START Provided entries

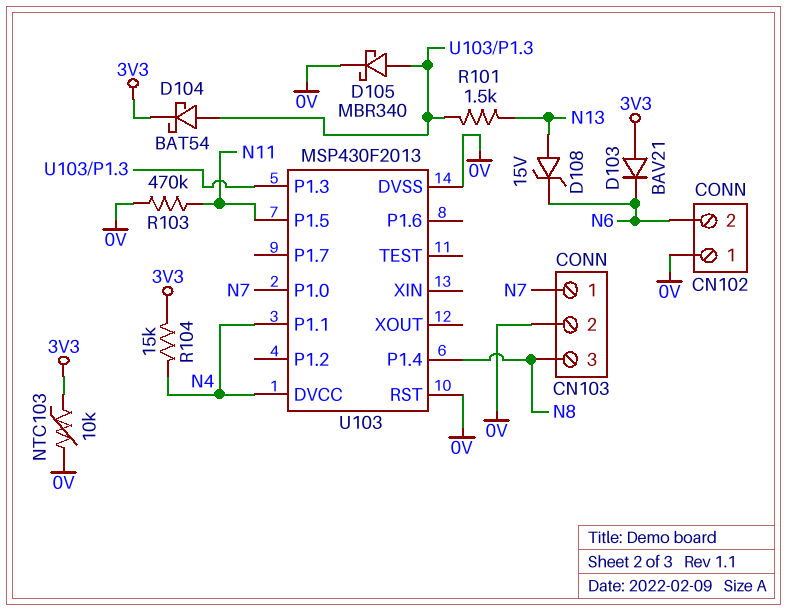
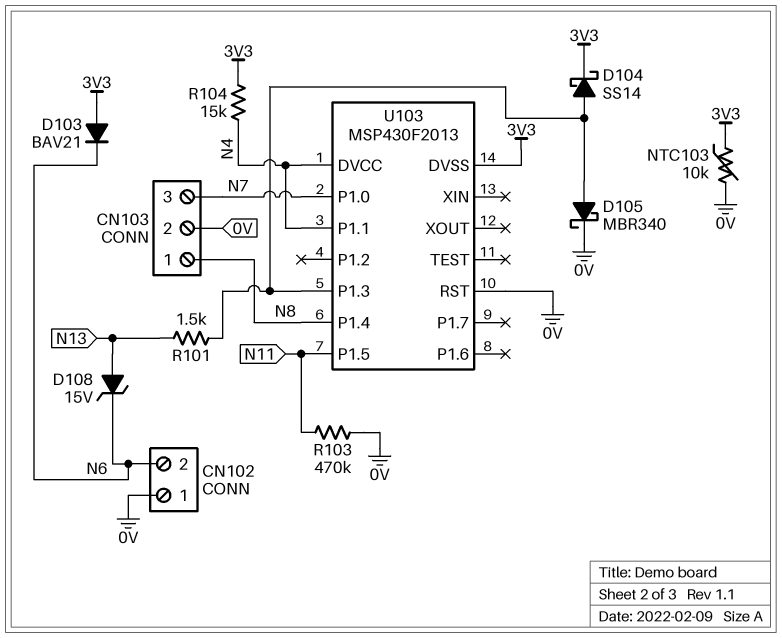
CN103 pin 1: N7 -> N8
CN103 pin 3: N8 -> N7
D104: schottky BAT54 (A U103/P1.3, K 3V3) -> schottky SS14 (A U103/P1.3, K 3V3)
U103 pin DVSS: 0V -> 3V3

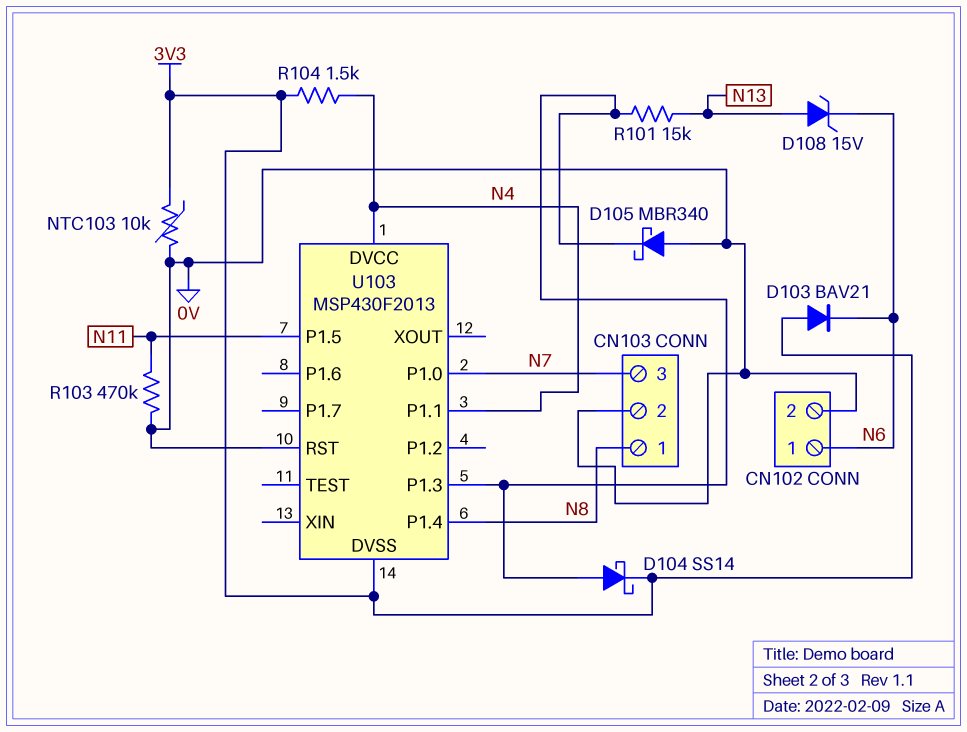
CN102 pin 1: 0V -> N6
CN102 pin 2: N6 -> 0V
D105: schottky MBR340 (A U103/P1.3, K 0V) -> schottky MBR340 (A 0V, K U103/P1.3)
R101: 1.5k (N13, U103/P1.3) -> 15k (N13, U103/P1.3)
R104: 15k (3V3, N4) -> 1.5k (3V3, N4)

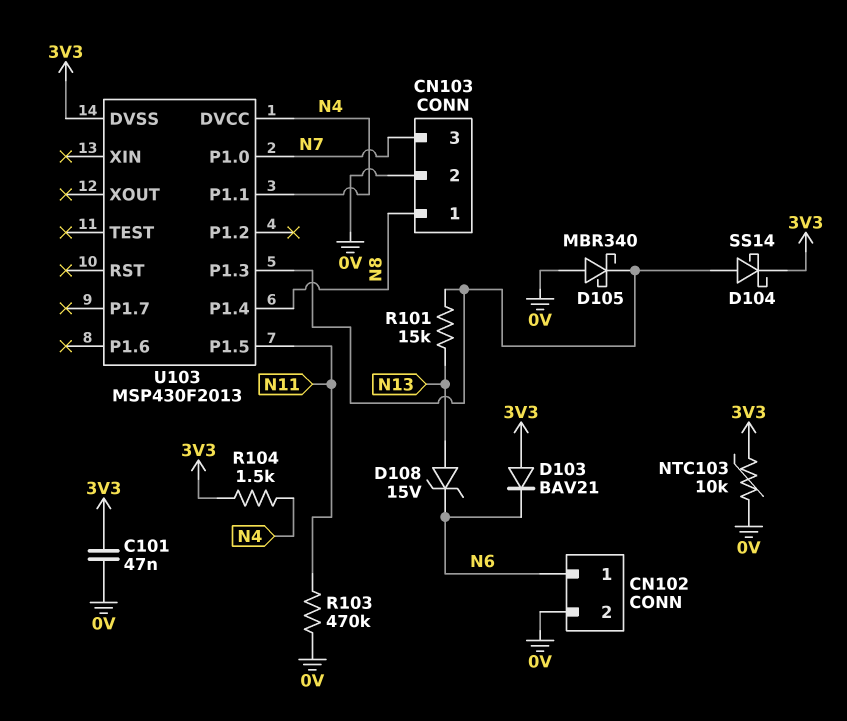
C101: none -> 47nF (0V, 3V3)
U103 pin RST: 0V -> none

END Provided entries

Exercise brief »
Output each line above exactly as it stands, omitting the pictures.

Exercise output »
CN103 pin 1: N7 -> N8
CN103 pin 3: N8 -> N7
D104: schottky BAT54 (A U103/P1.3, K 3V3) -> schottky SS14 (A U103/P1.3, K 3V3)
U103 pin DVSS: 0V -> 3V3

CN102 pin 1: 0V -> N6
CN102 pin 2: N6 -> 0V
D105: schottky MBR340 (A U103/P1.3, K 0V) -> schottky MBR340 (A 0V, K U103/P1.3)
R101: 1.5k (N13, U103/P1.3) -> 15k (N13, U103/P1.3)
R104: 15k (3V3, N4) -> 1.5k (3V3, N4)

C101: none -> 47nF (0V, 3V3)
U103 pin RST: 0V -> none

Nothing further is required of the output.